== Exercise requirements ==
Scan the records below and report how many lines include the string "camera"; the number alone will do.

== The data ==

++++++++

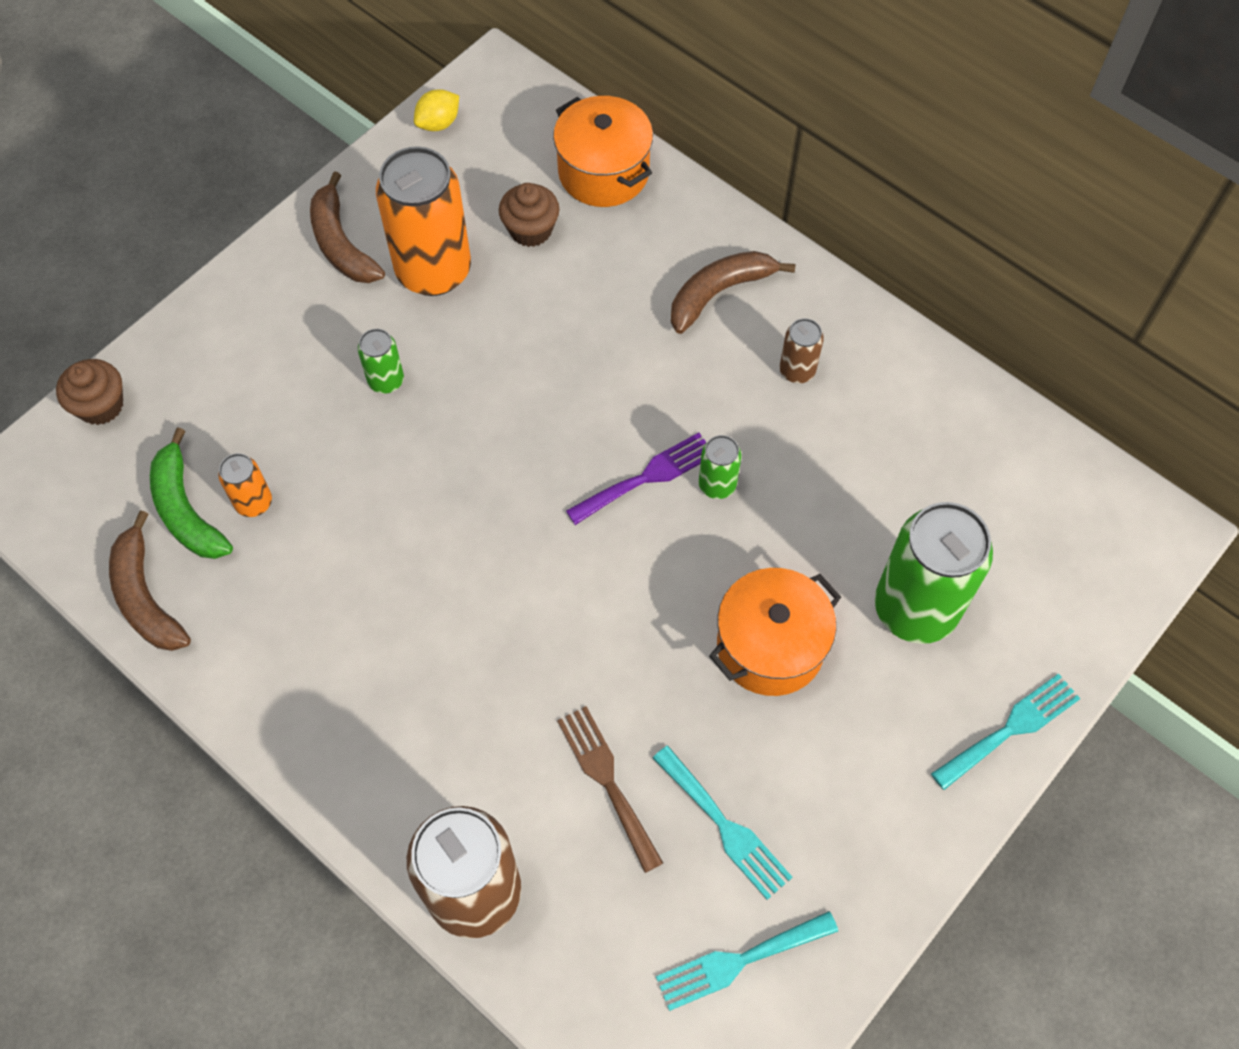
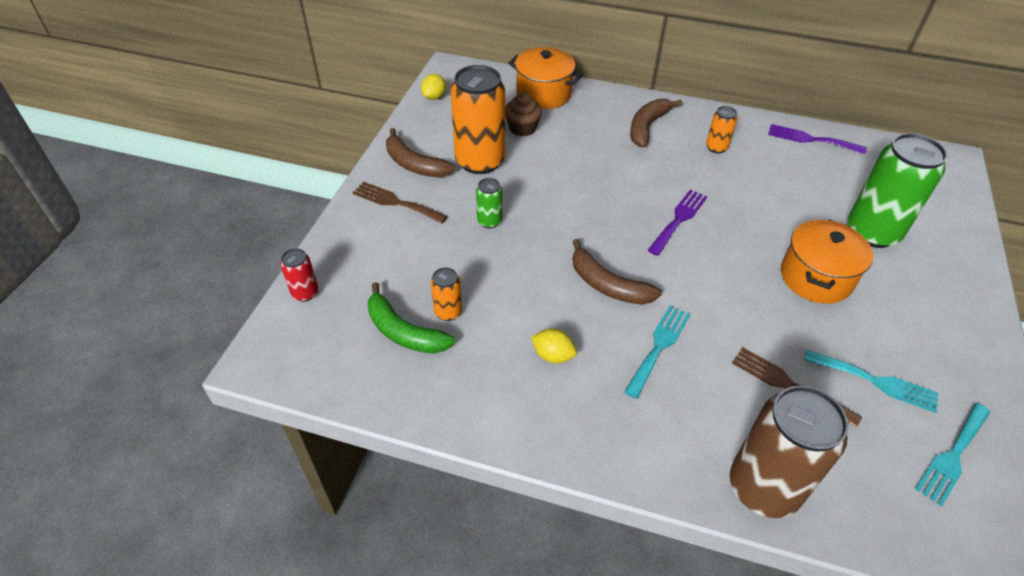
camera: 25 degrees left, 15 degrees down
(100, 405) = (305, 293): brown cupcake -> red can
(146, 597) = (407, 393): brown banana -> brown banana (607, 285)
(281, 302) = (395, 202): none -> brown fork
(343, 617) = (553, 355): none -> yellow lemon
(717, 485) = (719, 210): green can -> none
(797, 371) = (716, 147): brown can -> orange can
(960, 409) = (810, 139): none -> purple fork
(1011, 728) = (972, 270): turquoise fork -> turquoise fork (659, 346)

++++++++

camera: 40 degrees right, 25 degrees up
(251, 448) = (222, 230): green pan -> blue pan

++++++++

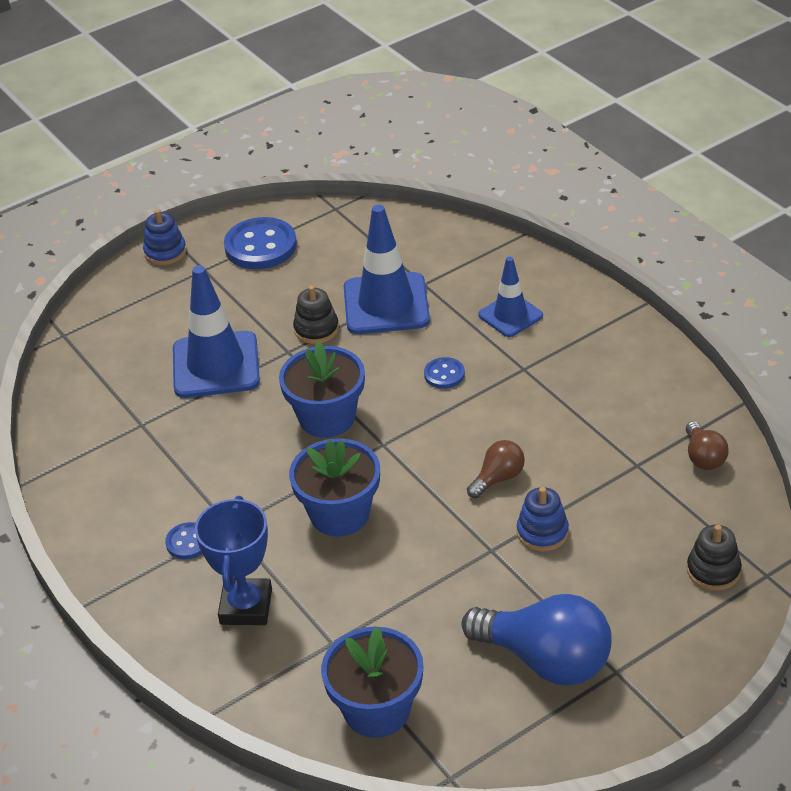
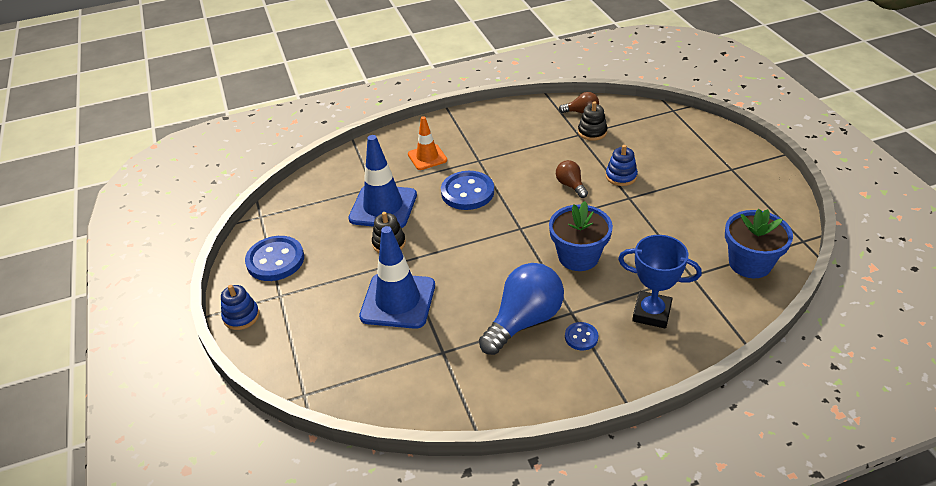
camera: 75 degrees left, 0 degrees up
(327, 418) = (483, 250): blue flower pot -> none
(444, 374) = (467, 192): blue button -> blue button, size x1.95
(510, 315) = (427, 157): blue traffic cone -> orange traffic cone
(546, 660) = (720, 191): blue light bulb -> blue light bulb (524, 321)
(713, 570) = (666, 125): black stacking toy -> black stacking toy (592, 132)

++++++++

== Finished exercise ==
3